## RECORDED DATA
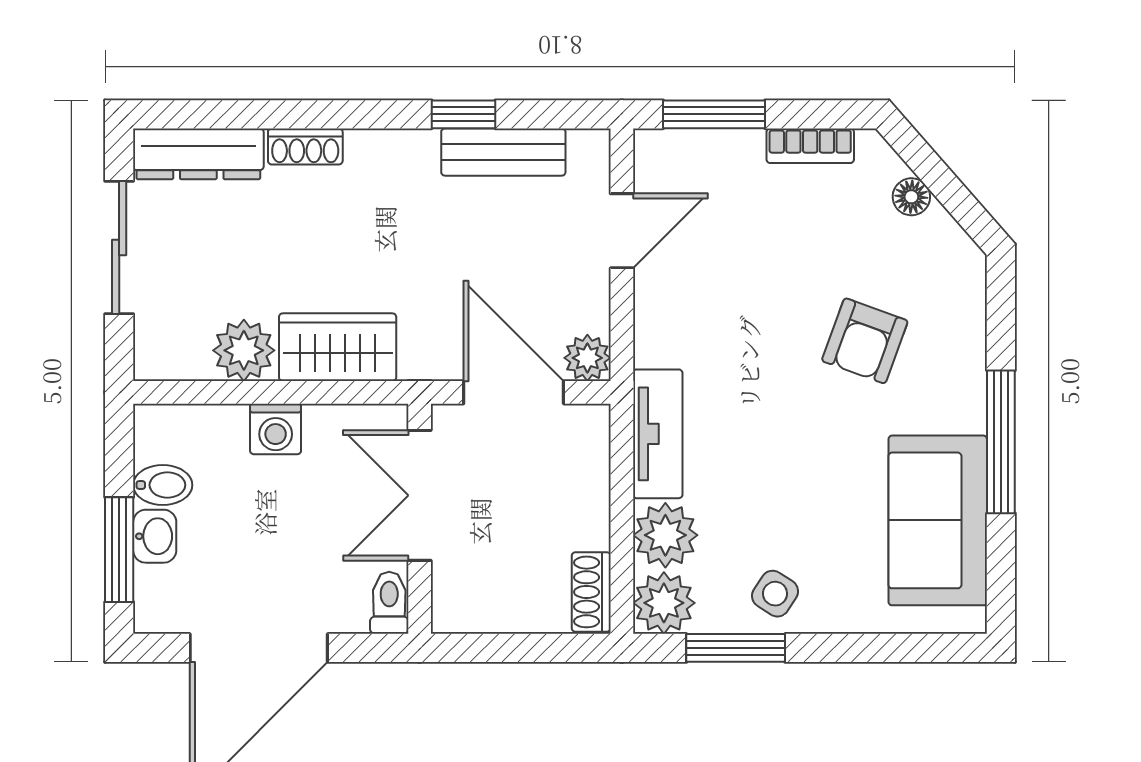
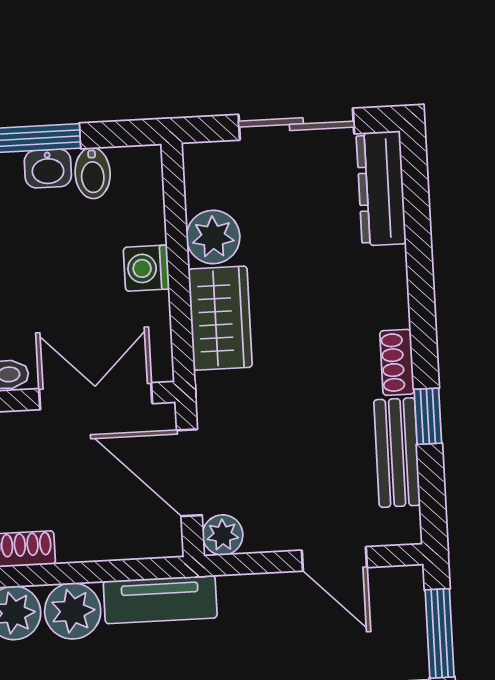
shoe rack: (305, 146) -> (397, 362), moved
door: (514, 392) -> (189, 473), swing flipped

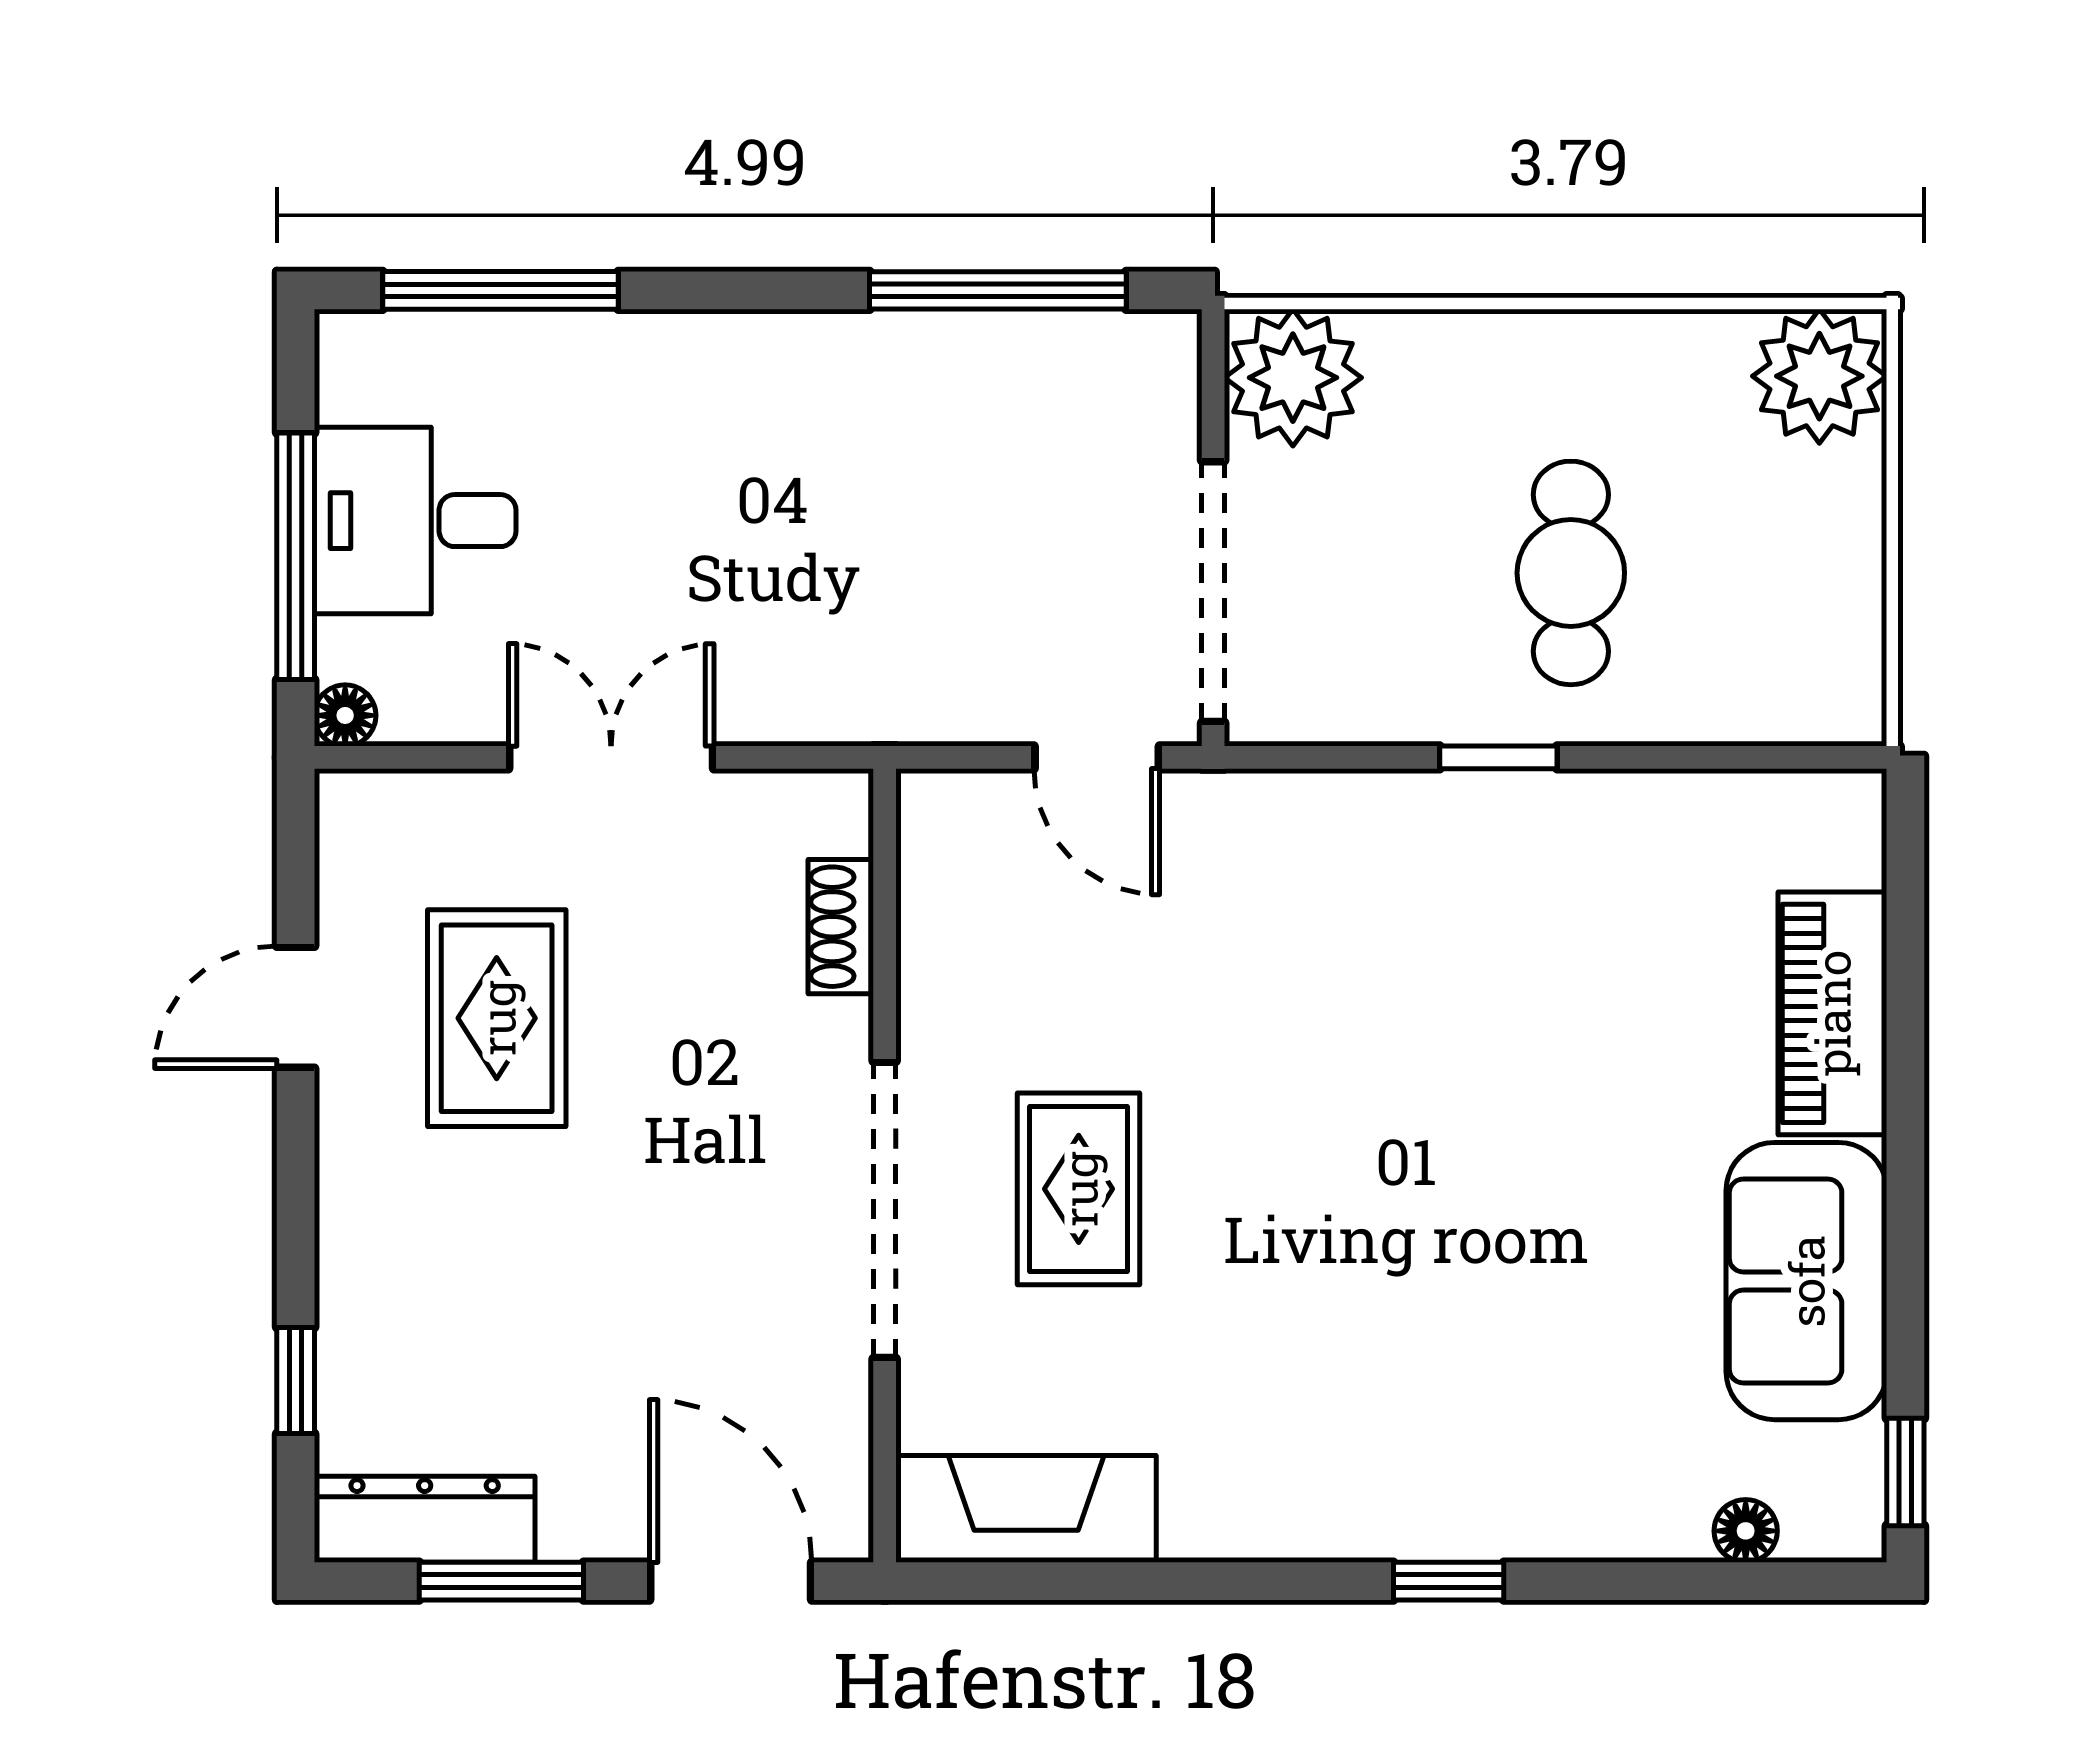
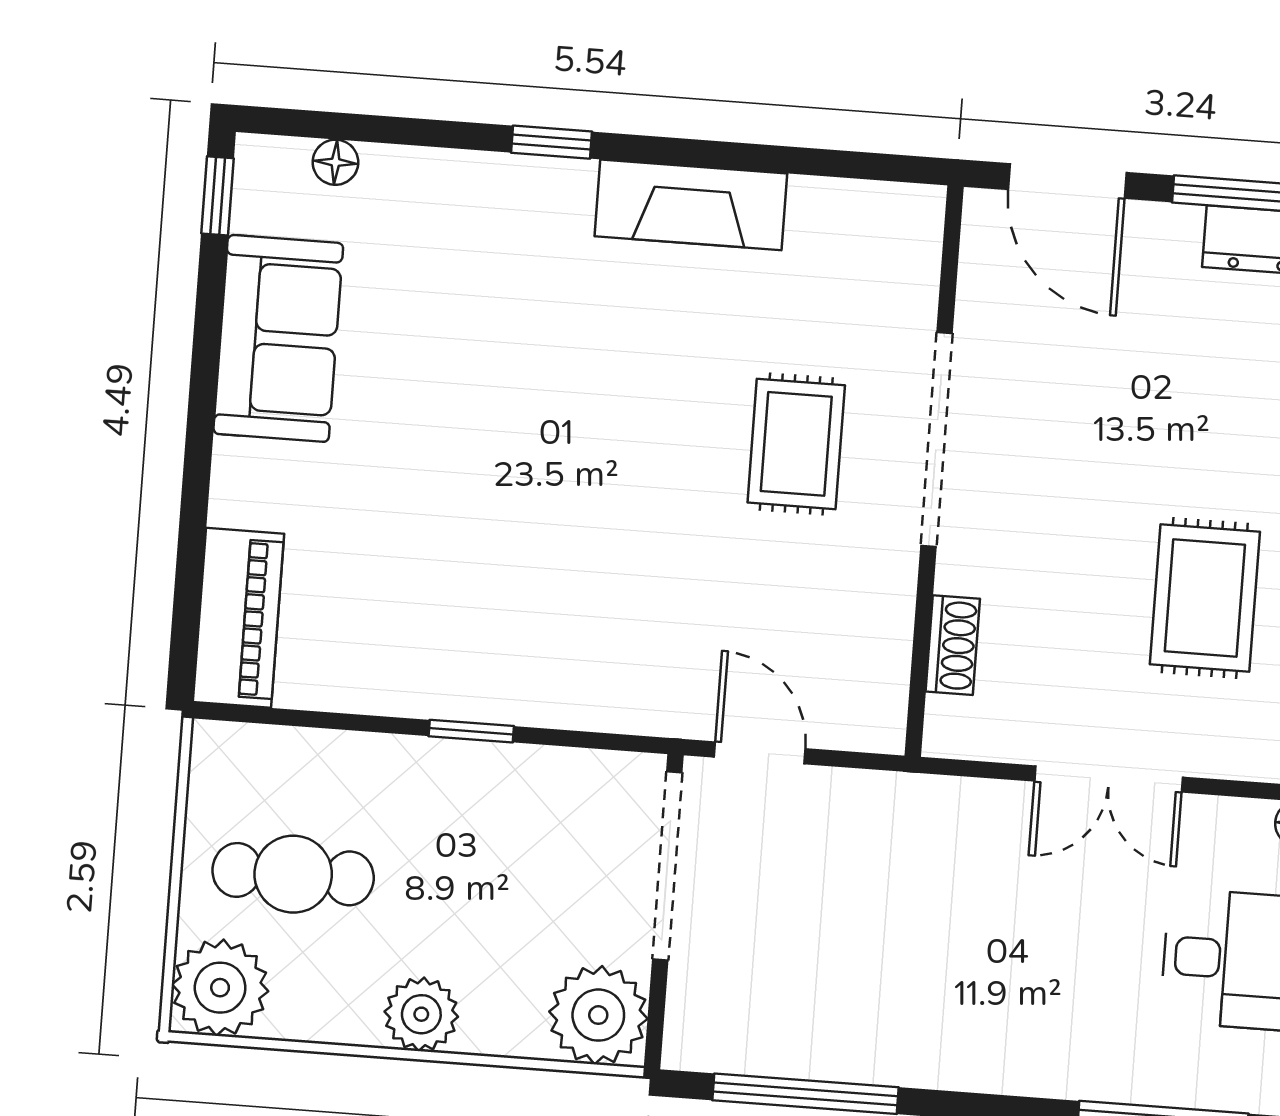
plant: (1538, 360) -> (421, 1014), added
cafe table: (1571, 573) -> (293, 874), moved, turned 90
piano: (1832, 1013) -> (239, 618), moved
fireplace: (1026, 1509) -> (691, 205), moved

## TO DO
Write out the entries again word for word. Do not include the pictures.

## ANSWER SPACE
shoe rack: (305, 146) -> (397, 362), moved
door: (514, 392) -> (189, 473), swing flipped

plant: (1538, 360) -> (421, 1014), added
cafe table: (1571, 573) -> (293, 874), moved, turned 90
piano: (1832, 1013) -> (239, 618), moved
fireplace: (1026, 1509) -> (691, 205), moved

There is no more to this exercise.